• **Collected data entries**
Segment Open
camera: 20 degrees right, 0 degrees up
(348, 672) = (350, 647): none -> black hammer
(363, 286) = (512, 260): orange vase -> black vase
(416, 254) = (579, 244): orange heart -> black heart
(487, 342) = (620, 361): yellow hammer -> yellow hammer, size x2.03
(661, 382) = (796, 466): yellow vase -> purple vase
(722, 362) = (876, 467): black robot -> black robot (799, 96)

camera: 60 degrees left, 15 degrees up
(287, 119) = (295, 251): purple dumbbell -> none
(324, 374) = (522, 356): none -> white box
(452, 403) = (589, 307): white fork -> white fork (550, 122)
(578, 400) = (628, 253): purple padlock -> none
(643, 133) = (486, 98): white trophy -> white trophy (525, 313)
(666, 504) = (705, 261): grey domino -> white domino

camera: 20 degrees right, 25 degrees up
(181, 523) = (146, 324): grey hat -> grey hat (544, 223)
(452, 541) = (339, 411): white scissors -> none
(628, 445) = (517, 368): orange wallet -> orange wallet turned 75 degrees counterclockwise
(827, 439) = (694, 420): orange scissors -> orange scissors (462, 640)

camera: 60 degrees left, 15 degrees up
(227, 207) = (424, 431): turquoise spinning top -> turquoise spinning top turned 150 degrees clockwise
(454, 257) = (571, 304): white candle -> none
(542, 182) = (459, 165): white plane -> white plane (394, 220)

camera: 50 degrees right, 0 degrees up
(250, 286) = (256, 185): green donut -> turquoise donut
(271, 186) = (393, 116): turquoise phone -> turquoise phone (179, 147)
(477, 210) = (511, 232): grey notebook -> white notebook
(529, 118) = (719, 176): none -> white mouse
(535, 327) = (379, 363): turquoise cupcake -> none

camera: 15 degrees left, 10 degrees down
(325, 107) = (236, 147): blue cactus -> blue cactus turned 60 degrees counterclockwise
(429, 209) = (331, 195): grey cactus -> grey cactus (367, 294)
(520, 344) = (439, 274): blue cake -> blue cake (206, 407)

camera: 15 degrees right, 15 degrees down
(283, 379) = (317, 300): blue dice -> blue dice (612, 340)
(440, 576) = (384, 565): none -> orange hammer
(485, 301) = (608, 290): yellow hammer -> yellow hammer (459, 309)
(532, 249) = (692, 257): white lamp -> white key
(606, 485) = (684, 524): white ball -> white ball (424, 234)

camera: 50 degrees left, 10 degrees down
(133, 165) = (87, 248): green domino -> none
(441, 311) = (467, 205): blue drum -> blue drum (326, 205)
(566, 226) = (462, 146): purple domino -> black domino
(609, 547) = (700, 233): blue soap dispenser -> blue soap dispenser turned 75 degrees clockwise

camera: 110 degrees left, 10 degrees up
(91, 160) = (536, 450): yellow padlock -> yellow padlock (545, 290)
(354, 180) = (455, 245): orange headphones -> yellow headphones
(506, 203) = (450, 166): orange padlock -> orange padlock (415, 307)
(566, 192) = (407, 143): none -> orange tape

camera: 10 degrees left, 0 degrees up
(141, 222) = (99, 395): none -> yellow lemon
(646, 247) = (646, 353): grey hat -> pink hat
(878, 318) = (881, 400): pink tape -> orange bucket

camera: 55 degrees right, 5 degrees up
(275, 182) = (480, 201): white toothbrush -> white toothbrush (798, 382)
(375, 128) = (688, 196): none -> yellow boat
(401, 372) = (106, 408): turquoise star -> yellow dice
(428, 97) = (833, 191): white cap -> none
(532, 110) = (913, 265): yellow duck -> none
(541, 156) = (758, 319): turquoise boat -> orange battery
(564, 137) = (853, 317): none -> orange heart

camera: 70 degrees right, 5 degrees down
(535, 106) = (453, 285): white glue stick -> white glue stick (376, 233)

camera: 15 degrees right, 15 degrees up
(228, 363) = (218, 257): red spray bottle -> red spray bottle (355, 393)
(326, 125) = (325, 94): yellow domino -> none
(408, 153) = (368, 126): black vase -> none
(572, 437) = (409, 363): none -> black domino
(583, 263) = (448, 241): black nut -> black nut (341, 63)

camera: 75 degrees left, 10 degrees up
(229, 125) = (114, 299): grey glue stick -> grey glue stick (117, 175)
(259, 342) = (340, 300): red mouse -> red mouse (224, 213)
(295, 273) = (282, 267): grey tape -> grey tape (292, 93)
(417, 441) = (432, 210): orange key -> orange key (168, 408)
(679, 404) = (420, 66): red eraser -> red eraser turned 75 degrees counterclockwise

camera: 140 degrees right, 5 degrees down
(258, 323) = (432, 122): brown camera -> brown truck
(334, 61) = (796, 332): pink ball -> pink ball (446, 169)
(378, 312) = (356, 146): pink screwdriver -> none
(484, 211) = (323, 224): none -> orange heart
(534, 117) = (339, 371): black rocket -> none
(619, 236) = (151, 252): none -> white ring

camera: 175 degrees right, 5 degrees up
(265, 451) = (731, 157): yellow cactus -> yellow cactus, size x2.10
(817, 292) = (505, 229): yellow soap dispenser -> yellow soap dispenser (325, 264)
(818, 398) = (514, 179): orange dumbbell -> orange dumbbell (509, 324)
Segment Closed
• **Problem to work on**
Without leaving anything out, give the entries again exactly.

• **Answer space**
camera: 20 degrees right, 0 degrees up
(348, 672) = (350, 647): none -> black hammer
(363, 286) = (512, 260): orange vase -> black vase
(416, 254) = (579, 244): orange heart -> black heart
(487, 342) = (620, 361): yellow hammer -> yellow hammer, size x2.03
(661, 382) = (796, 466): yellow vase -> purple vase
(722, 362) = (876, 467): black robot -> black robot (799, 96)

camera: 60 degrees left, 15 degrees up
(287, 119) = (295, 251): purple dumbbell -> none
(324, 374) = (522, 356): none -> white box
(452, 403) = (589, 307): white fork -> white fork (550, 122)
(578, 400) = (628, 253): purple padlock -> none
(643, 133) = (486, 98): white trophy -> white trophy (525, 313)
(666, 504) = (705, 261): grey domino -> white domino

camera: 20 degrees right, 25 degrees up
(181, 523) = (146, 324): grey hat -> grey hat (544, 223)
(452, 541) = (339, 411): white scissors -> none
(628, 445) = (517, 368): orange wallet -> orange wallet turned 75 degrees counterclockwise
(827, 439) = (694, 420): orange scissors -> orange scissors (462, 640)

camera: 60 degrees left, 15 degrees up
(227, 207) = (424, 431): turquoise spinning top -> turquoise spinning top turned 150 degrees clockwise
(454, 257) = (571, 304): white candle -> none
(542, 182) = (459, 165): white plane -> white plane (394, 220)

camera: 50 degrees right, 0 degrees up
(250, 286) = (256, 185): green donut -> turquoise donut
(271, 186) = (393, 116): turquoise phone -> turquoise phone (179, 147)
(477, 210) = (511, 232): grey notebook -> white notebook
(529, 118) = (719, 176): none -> white mouse
(535, 327) = (379, 363): turquoise cupcake -> none

camera: 15 degrees left, 10 degrees down
(325, 107) = (236, 147): blue cactus -> blue cactus turned 60 degrees counterclockwise
(429, 209) = (331, 195): grey cactus -> grey cactus (367, 294)
(520, 344) = (439, 274): blue cake -> blue cake (206, 407)

camera: 15 degrees right, 15 degrees down
(283, 379) = (317, 300): blue dice -> blue dice (612, 340)
(440, 576) = (384, 565): none -> orange hammer
(485, 301) = (608, 290): yellow hammer -> yellow hammer (459, 309)
(532, 249) = (692, 257): white lamp -> white key
(606, 485) = (684, 524): white ball -> white ball (424, 234)

camera: 50 degrees left, 10 degrees down
(133, 165) = (87, 248): green domino -> none
(441, 311) = (467, 205): blue drum -> blue drum (326, 205)
(566, 226) = (462, 146): purple domino -> black domino
(609, 547) = (700, 233): blue soap dispenser -> blue soap dispenser turned 75 degrees clockwise

camera: 110 degrees left, 10 degrees up
(91, 160) = (536, 450): yellow padlock -> yellow padlock (545, 290)
(354, 180) = (455, 245): orange headphones -> yellow headphones
(506, 203) = (450, 166): orange padlock -> orange padlock (415, 307)
(566, 192) = (407, 143): none -> orange tape

camera: 10 degrees left, 0 degrees up
(141, 222) = (99, 395): none -> yellow lemon
(646, 247) = (646, 353): grey hat -> pink hat
(878, 318) = (881, 400): pink tape -> orange bucket

camera: 55 degrees right, 5 degrees up
(275, 182) = (480, 201): white toothbrush -> white toothbrush (798, 382)
(375, 128) = (688, 196): none -> yellow boat
(401, 372) = (106, 408): turquoise star -> yellow dice
(428, 97) = (833, 191): white cap -> none
(532, 110) = (913, 265): yellow duck -> none
(541, 156) = (758, 319): turquoise boat -> orange battery
(564, 137) = (853, 317): none -> orange heart

camera: 70 degrees right, 5 degrees down
(535, 106) = (453, 285): white glue stick -> white glue stick (376, 233)

camera: 15 degrees right, 15 degrees up
(228, 363) = (218, 257): red spray bottle -> red spray bottle (355, 393)
(326, 125) = (325, 94): yellow domino -> none
(408, 153) = (368, 126): black vase -> none
(572, 437) = (409, 363): none -> black domino
(583, 263) = (448, 241): black nut -> black nut (341, 63)

camera: 75 degrees left, 10 degrees up
(229, 125) = (114, 299): grey glue stick -> grey glue stick (117, 175)
(259, 342) = (340, 300): red mouse -> red mouse (224, 213)
(295, 273) = (282, 267): grey tape -> grey tape (292, 93)
(417, 441) = (432, 210): orange key -> orange key (168, 408)
(679, 404) = (420, 66): red eraser -> red eraser turned 75 degrees counterclockwise

camera: 140 degrees right, 5 degrees down
(258, 323) = (432, 122): brown camera -> brown truck
(334, 61) = (796, 332): pink ball -> pink ball (446, 169)
(378, 312) = (356, 146): pink screwdriver -> none
(484, 211) = (323, 224): none -> orange heart
(534, 117) = (339, 371): black rocket -> none
(619, 236) = (151, 252): none -> white ring

camera: 175 degrees right, 5 degrees up
(265, 451) = (731, 157): yellow cactus -> yellow cactus, size x2.10
(817, 292) = (505, 229): yellow soap dispenser -> yellow soap dispenser (325, 264)
(818, 398) = (514, 179): orange dumbbell -> orange dumbbell (509, 324)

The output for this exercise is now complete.